### Problem statement
Exclude the pictures. Transcribe exactly, and only, the lines from the one holding "The camera went 20" to the end of the material below.

### Source data
=== Section Start ===
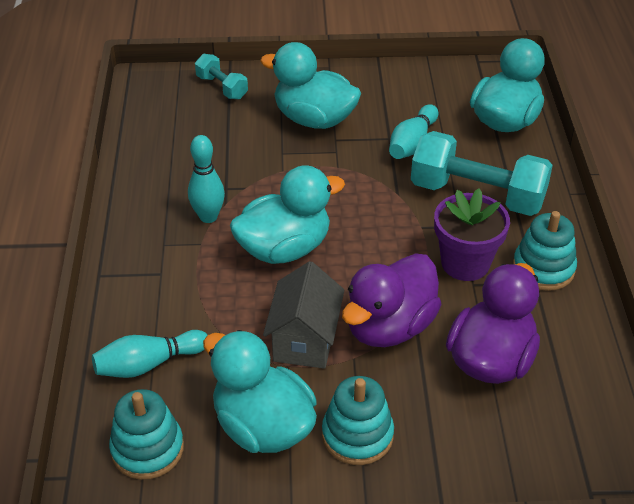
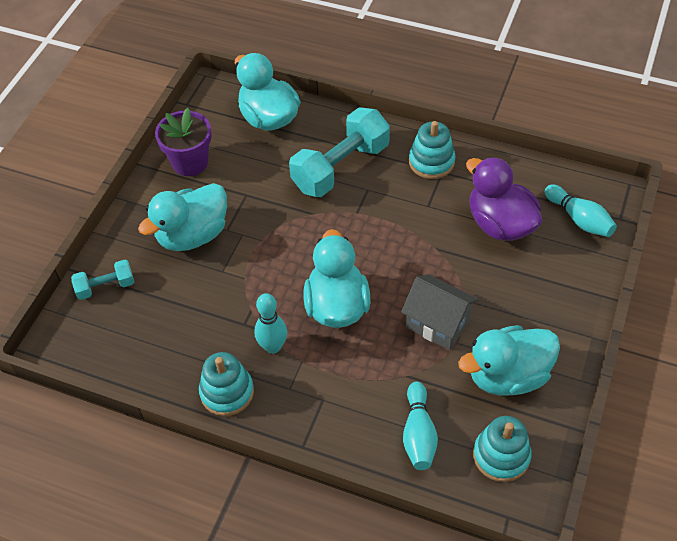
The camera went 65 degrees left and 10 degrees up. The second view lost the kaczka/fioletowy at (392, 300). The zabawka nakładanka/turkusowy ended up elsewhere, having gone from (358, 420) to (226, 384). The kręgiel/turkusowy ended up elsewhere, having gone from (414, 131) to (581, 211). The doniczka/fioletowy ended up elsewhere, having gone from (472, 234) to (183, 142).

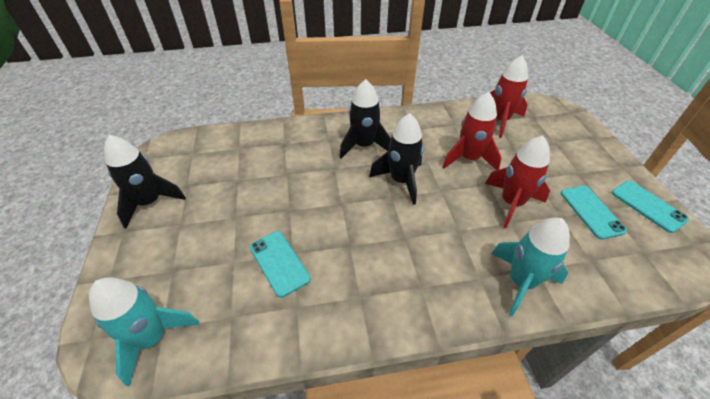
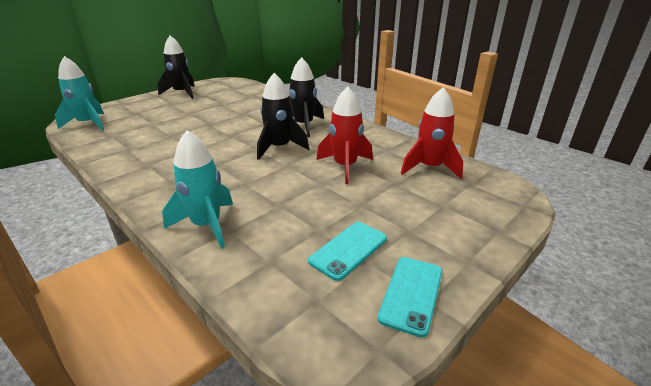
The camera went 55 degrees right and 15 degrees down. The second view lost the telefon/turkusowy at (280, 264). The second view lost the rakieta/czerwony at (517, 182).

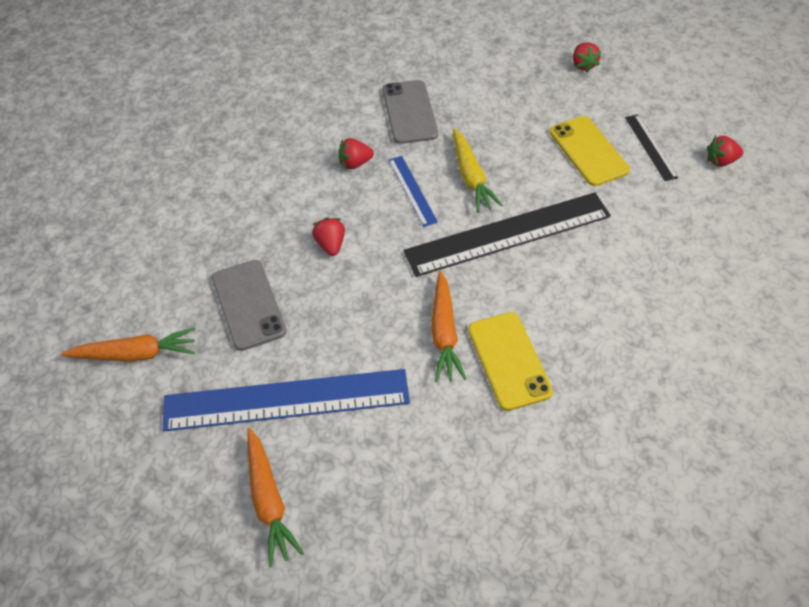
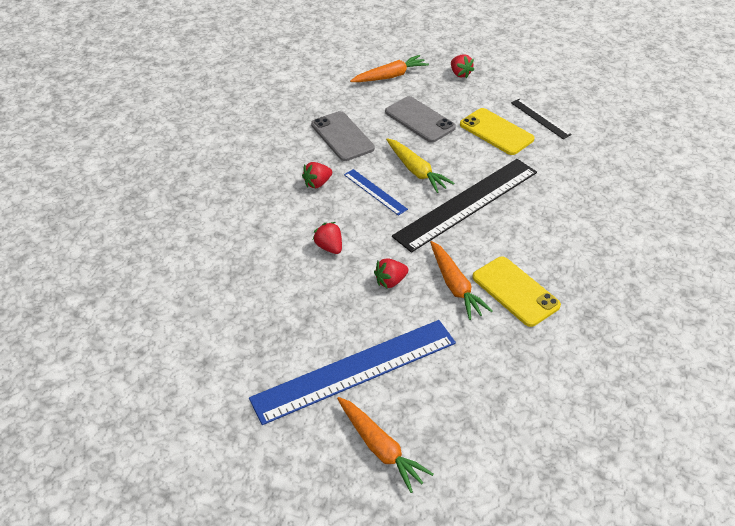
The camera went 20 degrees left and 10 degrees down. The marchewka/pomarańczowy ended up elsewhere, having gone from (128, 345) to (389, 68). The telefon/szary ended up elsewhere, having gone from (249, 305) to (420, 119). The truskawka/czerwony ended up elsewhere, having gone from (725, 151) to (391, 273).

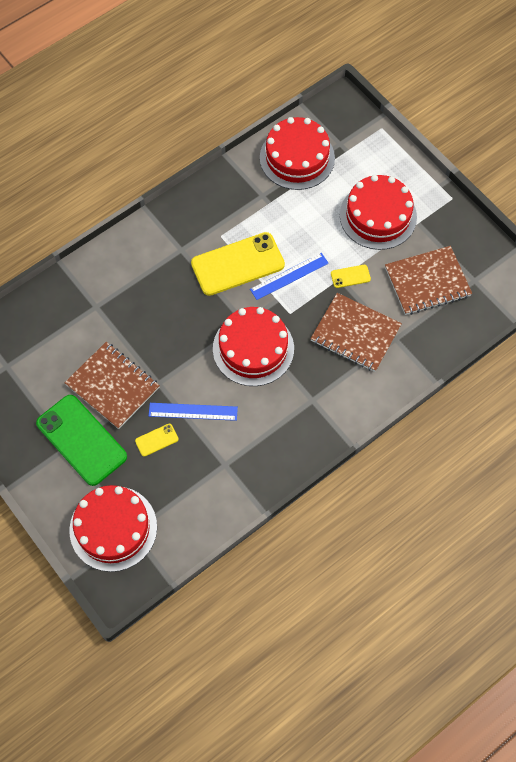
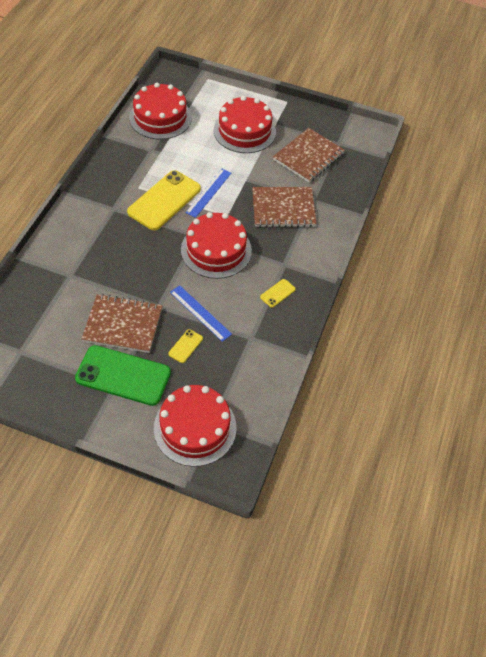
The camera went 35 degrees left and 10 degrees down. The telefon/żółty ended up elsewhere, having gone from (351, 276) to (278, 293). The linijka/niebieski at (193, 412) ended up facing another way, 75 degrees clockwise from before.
=== Section End ===
### Solution for this exercise
The camera went 20 degrees left and 10 degrees down. The marchewka/pomarańczowy ended up elsewhere, having gone from (128, 345) to (389, 68). The telefon/szary ended up elsewhere, having gone from (249, 305) to (420, 119). The truskawka/czerwony ended up elsewhere, having gone from (725, 151) to (391, 273).

The camera went 35 degrees left and 10 degrees down. The telefon/żółty ended up elsewhere, having gone from (351, 276) to (278, 293). The linijka/niebieski at (193, 412) ended up facing another way, 75 degrees clockwise from before.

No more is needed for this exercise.